## Brief
Please, from the entries below, transcribe exactly the lines that begin at the line with "[(43,243),(43,228),(70,228),(70,243),(43,243)]" and end at the line with "[(156,271),(140,271),(140,222),(156,222),(156,271)]", without the pictures.
- - -
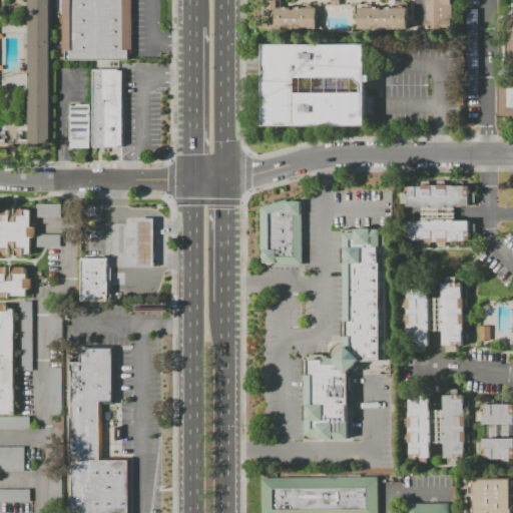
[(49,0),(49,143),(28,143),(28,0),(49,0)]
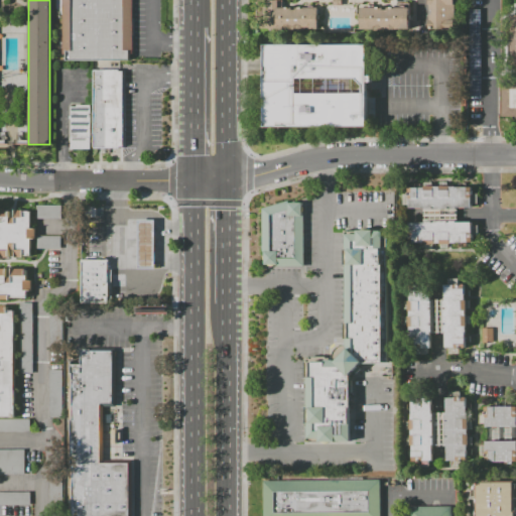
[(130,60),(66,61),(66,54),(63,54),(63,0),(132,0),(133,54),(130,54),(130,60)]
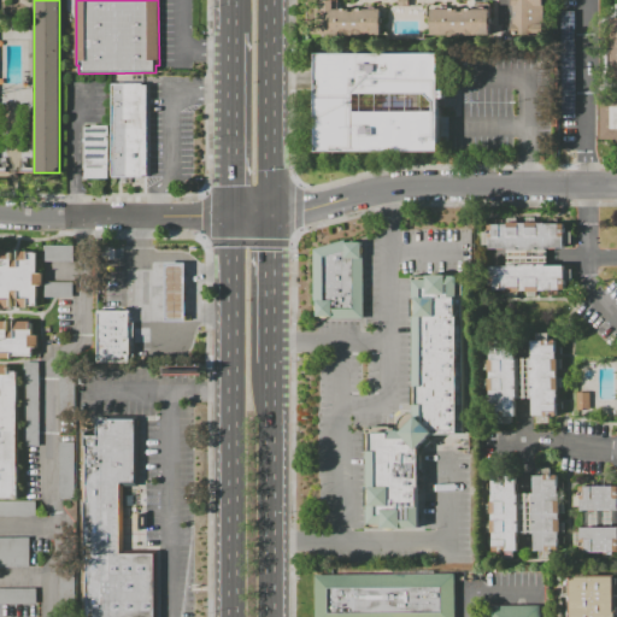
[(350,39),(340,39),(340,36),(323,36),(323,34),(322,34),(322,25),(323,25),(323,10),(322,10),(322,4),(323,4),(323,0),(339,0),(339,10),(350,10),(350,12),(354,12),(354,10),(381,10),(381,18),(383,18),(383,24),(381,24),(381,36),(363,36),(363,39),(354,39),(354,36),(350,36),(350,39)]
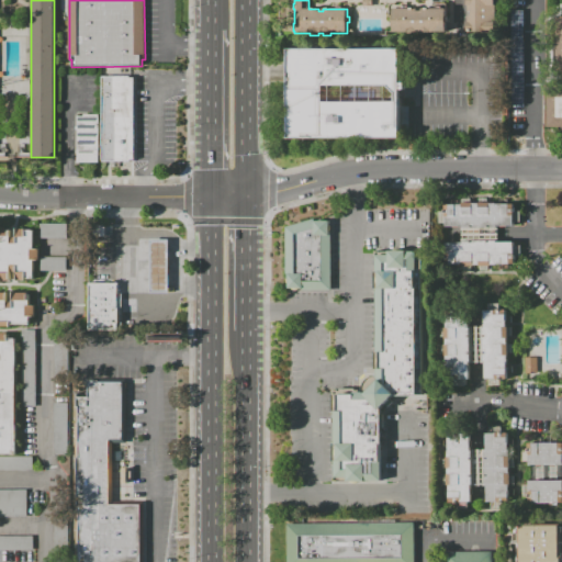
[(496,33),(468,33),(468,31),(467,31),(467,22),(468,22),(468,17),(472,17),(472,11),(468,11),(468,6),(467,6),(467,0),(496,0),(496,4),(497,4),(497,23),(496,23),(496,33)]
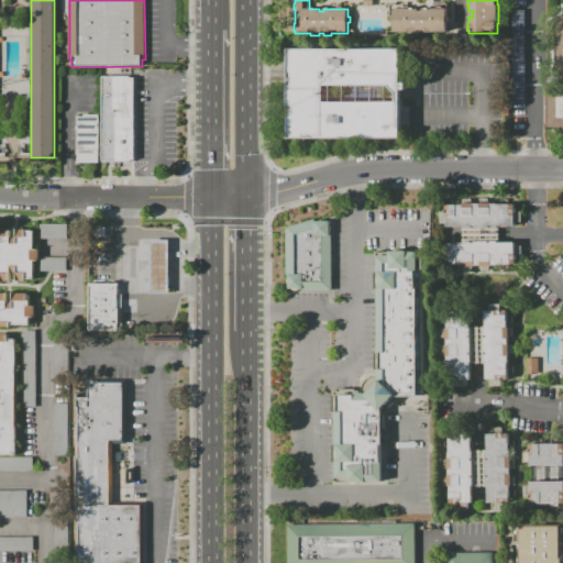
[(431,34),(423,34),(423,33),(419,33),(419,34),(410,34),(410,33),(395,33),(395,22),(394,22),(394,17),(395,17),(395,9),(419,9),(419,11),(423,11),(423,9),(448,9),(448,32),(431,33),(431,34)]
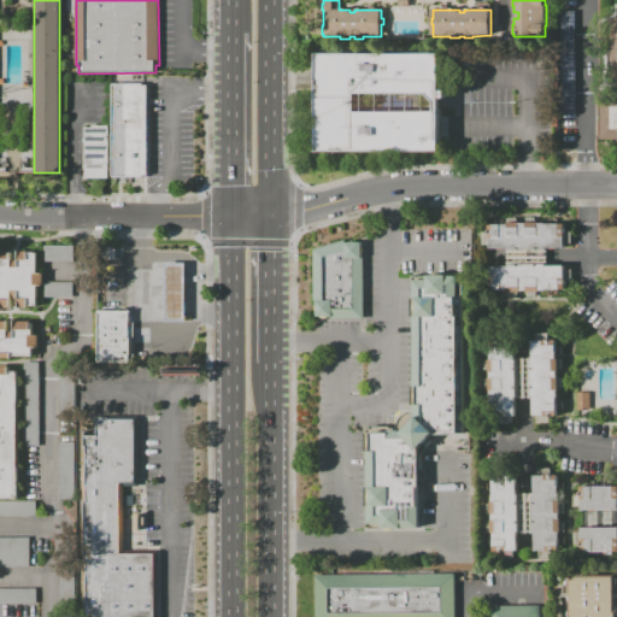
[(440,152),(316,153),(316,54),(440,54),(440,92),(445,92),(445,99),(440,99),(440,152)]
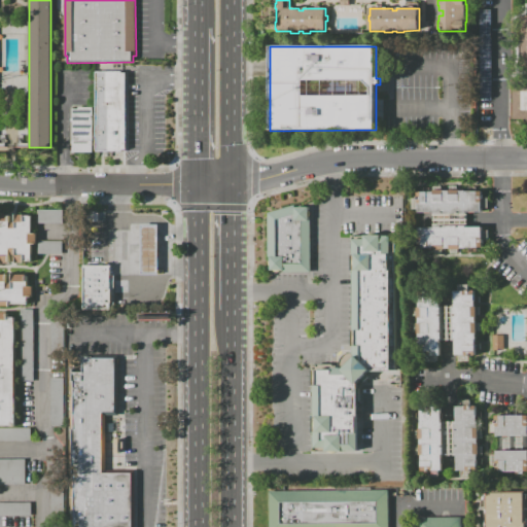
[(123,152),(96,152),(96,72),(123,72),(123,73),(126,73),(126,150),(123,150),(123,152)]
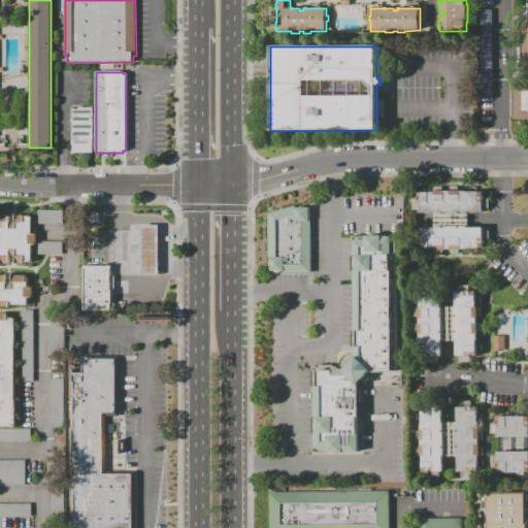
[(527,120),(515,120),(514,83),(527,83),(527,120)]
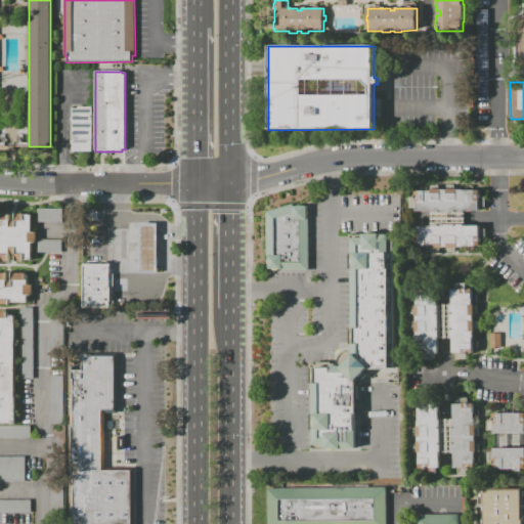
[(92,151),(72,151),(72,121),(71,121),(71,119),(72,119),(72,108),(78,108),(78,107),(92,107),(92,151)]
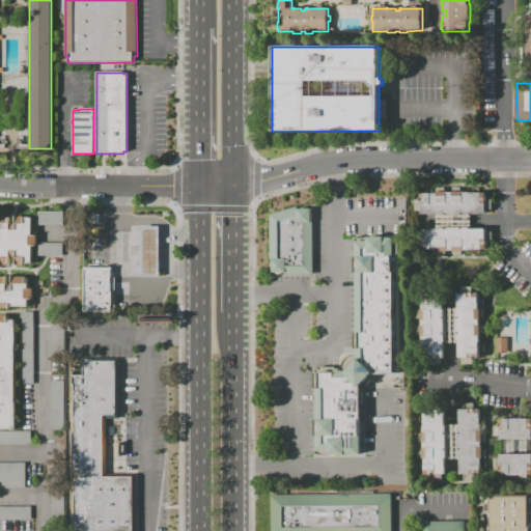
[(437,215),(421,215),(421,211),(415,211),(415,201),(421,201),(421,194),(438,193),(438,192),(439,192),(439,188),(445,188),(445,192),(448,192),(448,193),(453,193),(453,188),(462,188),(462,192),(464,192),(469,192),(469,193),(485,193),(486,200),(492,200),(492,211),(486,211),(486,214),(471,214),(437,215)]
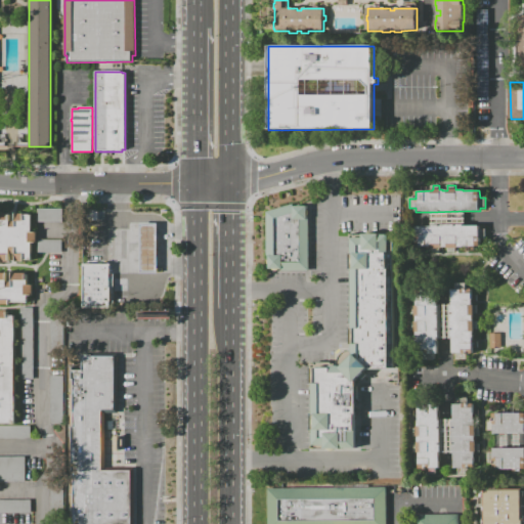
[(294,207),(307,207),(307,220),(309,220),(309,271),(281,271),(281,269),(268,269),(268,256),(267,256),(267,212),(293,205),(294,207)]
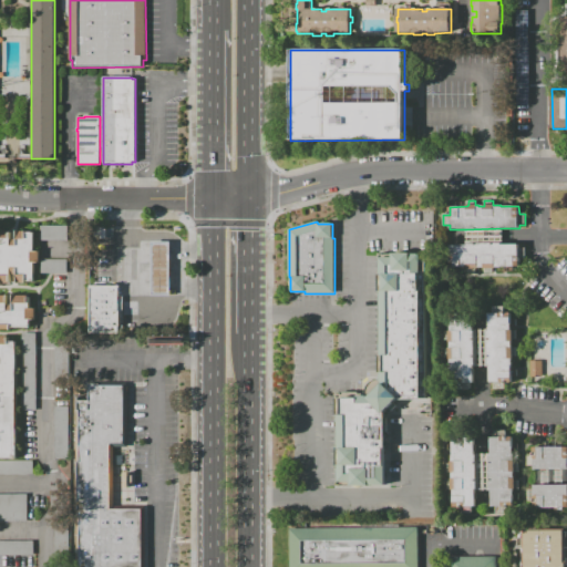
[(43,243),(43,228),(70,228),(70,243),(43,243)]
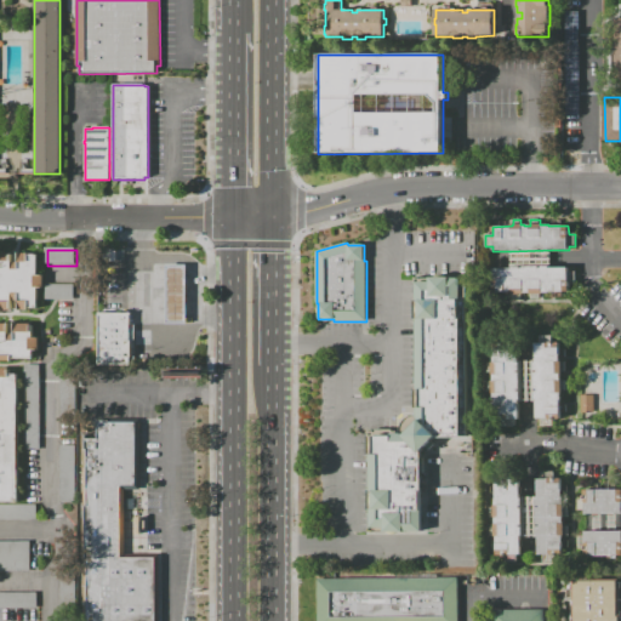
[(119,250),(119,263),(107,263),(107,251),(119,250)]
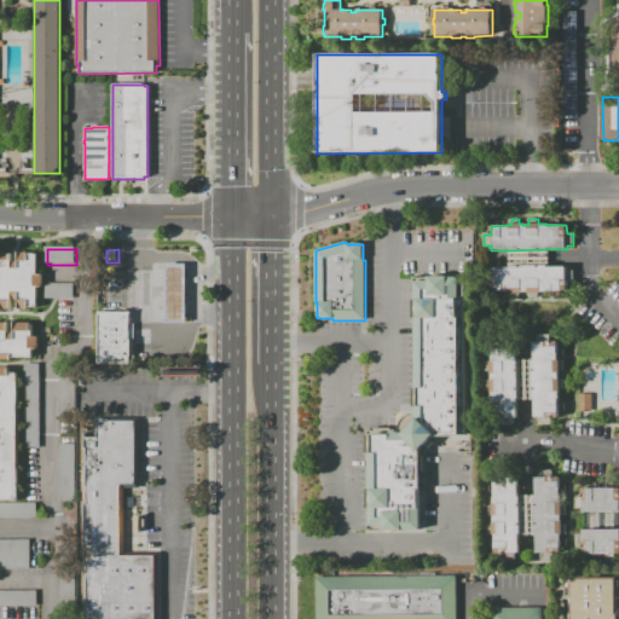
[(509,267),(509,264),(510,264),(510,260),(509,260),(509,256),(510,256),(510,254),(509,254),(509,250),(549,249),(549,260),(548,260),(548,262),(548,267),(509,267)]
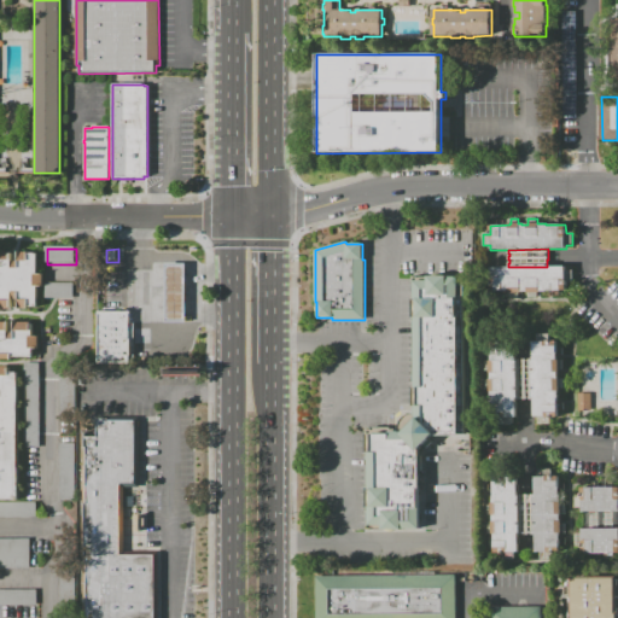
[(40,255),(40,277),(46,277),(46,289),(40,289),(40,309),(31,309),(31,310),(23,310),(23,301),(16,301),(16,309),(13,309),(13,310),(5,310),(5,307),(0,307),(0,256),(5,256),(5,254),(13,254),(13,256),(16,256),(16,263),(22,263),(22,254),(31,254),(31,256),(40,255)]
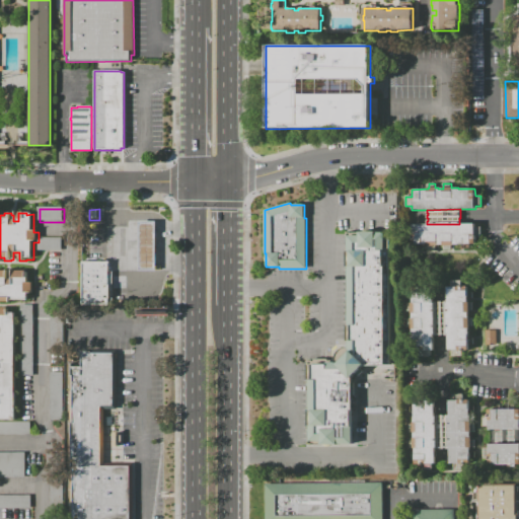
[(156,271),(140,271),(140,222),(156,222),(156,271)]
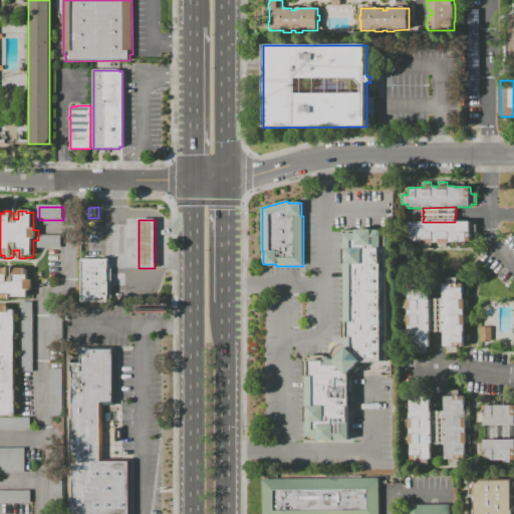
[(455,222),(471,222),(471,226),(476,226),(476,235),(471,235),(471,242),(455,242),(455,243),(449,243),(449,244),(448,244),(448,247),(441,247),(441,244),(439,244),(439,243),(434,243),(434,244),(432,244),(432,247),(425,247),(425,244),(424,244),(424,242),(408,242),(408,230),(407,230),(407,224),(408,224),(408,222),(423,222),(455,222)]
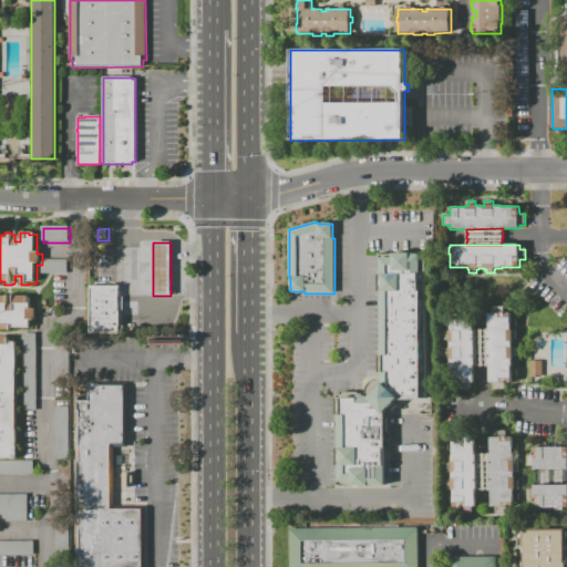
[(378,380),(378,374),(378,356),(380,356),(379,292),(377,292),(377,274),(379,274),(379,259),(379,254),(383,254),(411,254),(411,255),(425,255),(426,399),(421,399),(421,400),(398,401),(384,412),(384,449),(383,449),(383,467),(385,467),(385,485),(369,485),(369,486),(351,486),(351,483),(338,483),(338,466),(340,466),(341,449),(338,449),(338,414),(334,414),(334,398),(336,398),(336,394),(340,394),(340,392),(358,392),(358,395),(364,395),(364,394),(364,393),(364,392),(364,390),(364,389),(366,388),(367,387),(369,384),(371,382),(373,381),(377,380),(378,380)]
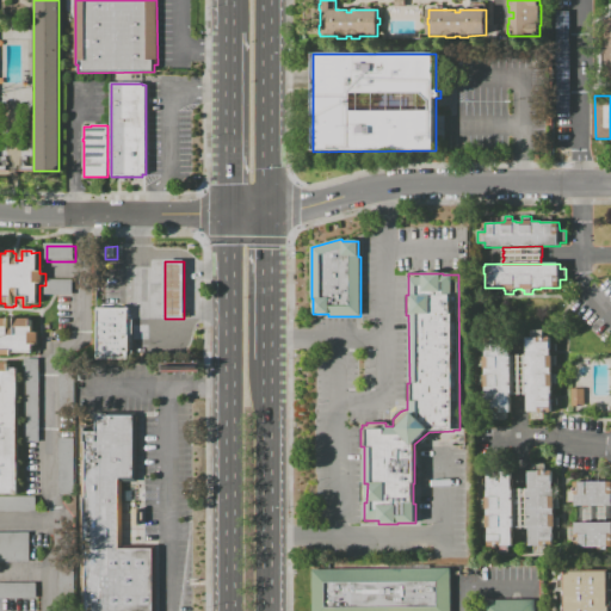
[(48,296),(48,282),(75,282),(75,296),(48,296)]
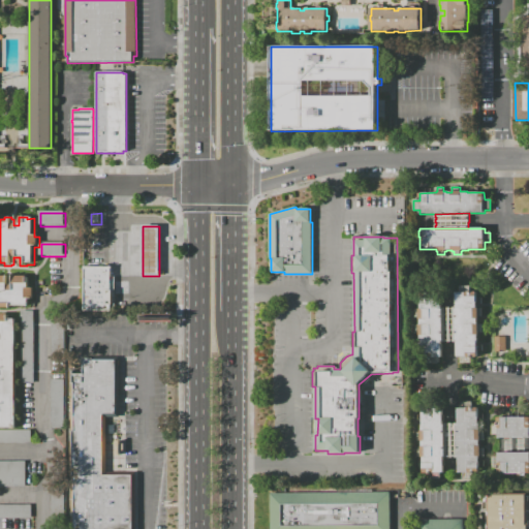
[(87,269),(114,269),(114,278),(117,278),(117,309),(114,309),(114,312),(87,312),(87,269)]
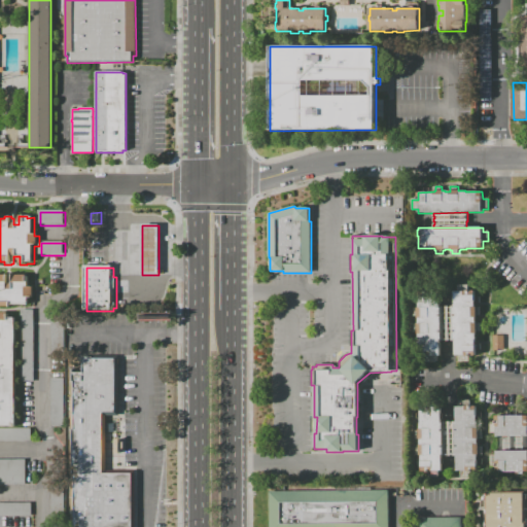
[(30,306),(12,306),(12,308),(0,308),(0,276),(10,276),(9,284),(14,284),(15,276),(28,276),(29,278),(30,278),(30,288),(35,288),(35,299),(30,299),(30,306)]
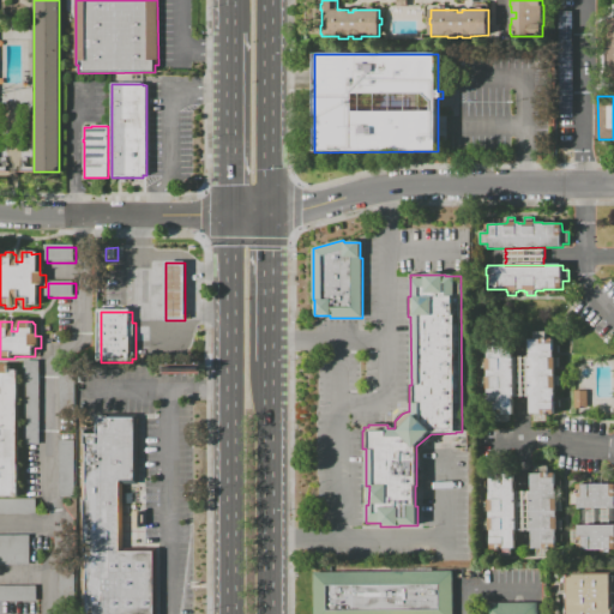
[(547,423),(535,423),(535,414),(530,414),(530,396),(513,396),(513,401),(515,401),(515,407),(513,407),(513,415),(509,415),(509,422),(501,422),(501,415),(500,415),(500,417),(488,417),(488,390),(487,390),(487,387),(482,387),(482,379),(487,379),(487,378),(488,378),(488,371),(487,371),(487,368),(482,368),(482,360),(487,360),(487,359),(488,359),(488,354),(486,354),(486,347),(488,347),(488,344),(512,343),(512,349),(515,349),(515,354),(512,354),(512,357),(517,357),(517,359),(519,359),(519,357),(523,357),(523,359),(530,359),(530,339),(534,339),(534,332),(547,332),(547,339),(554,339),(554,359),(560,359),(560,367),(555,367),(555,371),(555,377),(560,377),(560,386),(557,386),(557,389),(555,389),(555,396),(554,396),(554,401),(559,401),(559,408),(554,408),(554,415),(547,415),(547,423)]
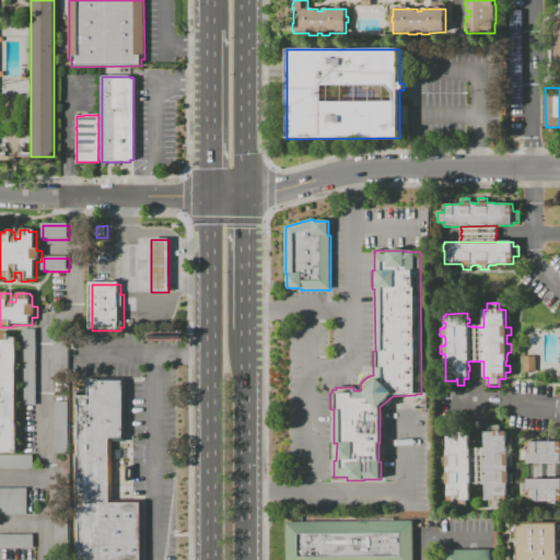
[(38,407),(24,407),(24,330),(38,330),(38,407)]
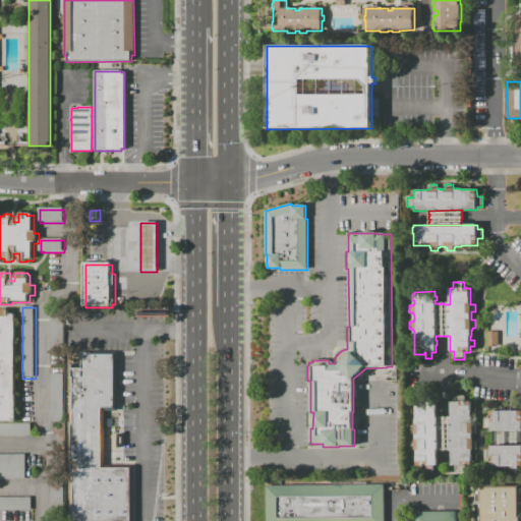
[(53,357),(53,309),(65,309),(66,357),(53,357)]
- - -
## Exercise output
[(43,243),(43,228),(70,228),(70,243),(43,243)]
[(119,250),(119,263),(107,263),(107,251),(119,250)]
[(509,267),(509,264),(510,264),(510,260),(509,260),(509,256),(510,256),(510,254),(509,254),(509,250),(549,249),(549,260),(548,260),(548,262),(548,267),(509,267)]
[(40,255),(40,277),(46,277),(46,289),(40,289),(40,309),(31,309),(31,310),(23,310),(23,301),(16,301),(16,309),(13,309),(13,310),(5,310),(5,307),(0,307),(0,256),(5,256),(5,254),(13,254),(13,256),(16,256),(16,263),(22,263),(22,254),(31,254),(31,256),(40,255)]
[(156,271),(140,271),(140,222),(156,222),(156,271)]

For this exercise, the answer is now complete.